Records excerpted from a collection:
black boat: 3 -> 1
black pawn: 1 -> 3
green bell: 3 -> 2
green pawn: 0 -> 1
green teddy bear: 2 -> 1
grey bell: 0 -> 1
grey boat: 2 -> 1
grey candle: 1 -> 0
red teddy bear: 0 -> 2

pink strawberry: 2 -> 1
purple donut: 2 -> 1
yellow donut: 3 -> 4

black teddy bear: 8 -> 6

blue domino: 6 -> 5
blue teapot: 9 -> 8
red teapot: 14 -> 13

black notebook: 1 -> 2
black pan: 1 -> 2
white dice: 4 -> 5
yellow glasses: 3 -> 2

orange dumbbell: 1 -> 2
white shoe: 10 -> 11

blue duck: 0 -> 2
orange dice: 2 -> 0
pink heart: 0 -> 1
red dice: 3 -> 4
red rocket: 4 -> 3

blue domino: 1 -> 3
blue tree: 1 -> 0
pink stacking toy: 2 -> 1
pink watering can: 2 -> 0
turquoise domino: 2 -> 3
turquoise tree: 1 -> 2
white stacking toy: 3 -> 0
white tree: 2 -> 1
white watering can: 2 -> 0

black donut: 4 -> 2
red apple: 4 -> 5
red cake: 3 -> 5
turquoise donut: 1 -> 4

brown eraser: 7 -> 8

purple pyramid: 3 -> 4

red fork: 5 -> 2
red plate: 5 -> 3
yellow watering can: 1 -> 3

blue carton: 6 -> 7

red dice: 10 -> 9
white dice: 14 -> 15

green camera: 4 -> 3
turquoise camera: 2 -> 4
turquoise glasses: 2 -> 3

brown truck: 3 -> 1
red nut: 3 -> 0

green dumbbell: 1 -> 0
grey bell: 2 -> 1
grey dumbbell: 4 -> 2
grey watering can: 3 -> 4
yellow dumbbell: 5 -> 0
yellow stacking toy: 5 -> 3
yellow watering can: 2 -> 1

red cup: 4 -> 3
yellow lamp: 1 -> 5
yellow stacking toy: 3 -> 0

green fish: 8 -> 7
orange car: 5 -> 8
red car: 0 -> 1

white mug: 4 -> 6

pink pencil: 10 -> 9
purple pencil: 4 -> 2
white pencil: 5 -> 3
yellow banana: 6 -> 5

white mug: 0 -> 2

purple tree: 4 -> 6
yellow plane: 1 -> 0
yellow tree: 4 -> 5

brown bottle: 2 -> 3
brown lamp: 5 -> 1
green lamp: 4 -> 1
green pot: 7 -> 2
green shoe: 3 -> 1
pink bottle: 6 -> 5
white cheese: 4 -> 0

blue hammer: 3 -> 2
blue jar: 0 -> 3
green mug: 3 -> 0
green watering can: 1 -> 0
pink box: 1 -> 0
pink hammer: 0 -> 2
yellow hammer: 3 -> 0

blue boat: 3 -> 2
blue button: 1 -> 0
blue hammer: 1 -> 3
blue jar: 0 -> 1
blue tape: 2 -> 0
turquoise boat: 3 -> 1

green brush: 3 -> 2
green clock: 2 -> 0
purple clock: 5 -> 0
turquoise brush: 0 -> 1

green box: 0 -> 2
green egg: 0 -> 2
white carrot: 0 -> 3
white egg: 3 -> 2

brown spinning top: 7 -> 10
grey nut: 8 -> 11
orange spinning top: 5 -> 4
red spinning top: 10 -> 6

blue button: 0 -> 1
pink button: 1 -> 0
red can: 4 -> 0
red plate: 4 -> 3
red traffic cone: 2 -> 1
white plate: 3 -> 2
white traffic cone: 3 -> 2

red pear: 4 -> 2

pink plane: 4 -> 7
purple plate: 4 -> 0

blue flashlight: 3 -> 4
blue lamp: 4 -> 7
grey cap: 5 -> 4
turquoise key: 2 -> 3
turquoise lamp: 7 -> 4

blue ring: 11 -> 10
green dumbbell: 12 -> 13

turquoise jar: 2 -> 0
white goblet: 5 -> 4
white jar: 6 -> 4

EXERCISE GOAL:
The expected result is an exact transcription of the lines from the one containing "blue hammer: 3 -> 2" through the end of the records above; please include both ends.

RESULT FOR THIS EXERCISE:
blue hammer: 3 -> 2
blue jar: 0 -> 3
green mug: 3 -> 0
green watering can: 1 -> 0
pink box: 1 -> 0
pink hammer: 0 -> 2
yellow hammer: 3 -> 0

blue boat: 3 -> 2
blue button: 1 -> 0
blue hammer: 1 -> 3
blue jar: 0 -> 1
blue tape: 2 -> 0
turquoise boat: 3 -> 1

green brush: 3 -> 2
green clock: 2 -> 0
purple clock: 5 -> 0
turquoise brush: 0 -> 1

green box: 0 -> 2
green egg: 0 -> 2
white carrot: 0 -> 3
white egg: 3 -> 2

brown spinning top: 7 -> 10
grey nut: 8 -> 11
orange spinning top: 5 -> 4
red spinning top: 10 -> 6

blue button: 0 -> 1
pink button: 1 -> 0
red can: 4 -> 0
red plate: 4 -> 3
red traffic cone: 2 -> 1
white plate: 3 -> 2
white traffic cone: 3 -> 2

red pear: 4 -> 2

pink plane: 4 -> 7
purple plate: 4 -> 0

blue flashlight: 3 -> 4
blue lamp: 4 -> 7
grey cap: 5 -> 4
turquoise key: 2 -> 3
turquoise lamp: 7 -> 4

blue ring: 11 -> 10
green dumbbell: 12 -> 13

turquoise jar: 2 -> 0
white goblet: 5 -> 4
white jar: 6 -> 4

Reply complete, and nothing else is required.